[Stored entries]

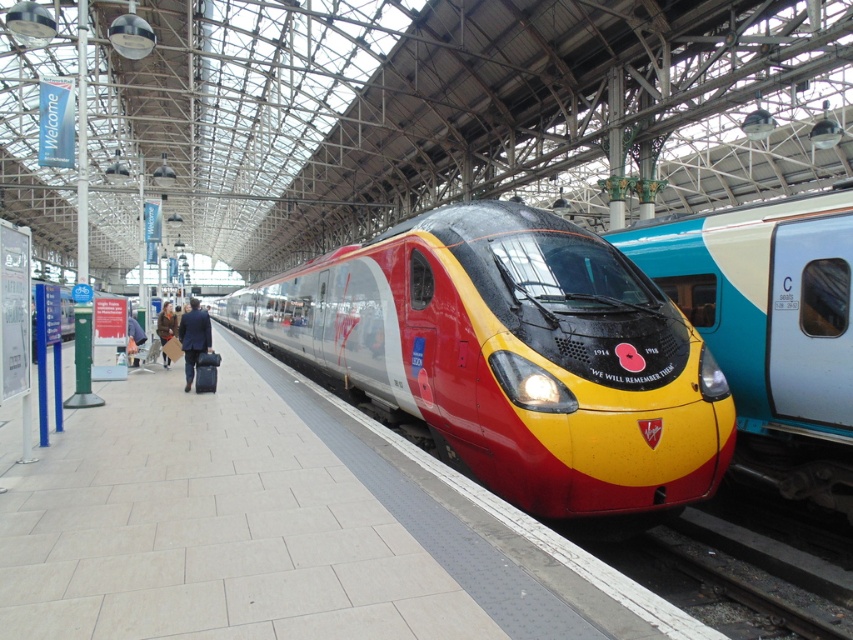
Does metallic silver train at center have a lesser width compared to dark blue suit at center?

Incorrect, metallic silver train at center's width is not less than dark blue suit at center's.

Does metallic silver train at center have a lesser height compared to dark blue suit at center?

In fact, metallic silver train at center may be taller than dark blue suit at center.

Is point (434, 410) positioned before point (198, 317)?

Yes, point (434, 410) is in front of point (198, 317).

The height and width of the screenshot is (640, 853). What are the coordinates of `metallic silver train at center` in the screenshot? It's located at (511, 356).

Is smooth concrete platform at center smaller than metallic silver train at center?

Yes.

Is point (154, 516) closer to viewer compared to point (479, 221)?

That is True.

Locate an element on the screen. smooth concrete platform at center is located at coordinates (281, 529).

YOUR ASSIGNMENT: Please repeat the lines word for word, starting with the line containing "That is True." and going on through the last line.

EXERCISE SOLUTION:
That is True.

Locate an element on the screen. smooth concrete platform at center is located at coordinates (281, 529).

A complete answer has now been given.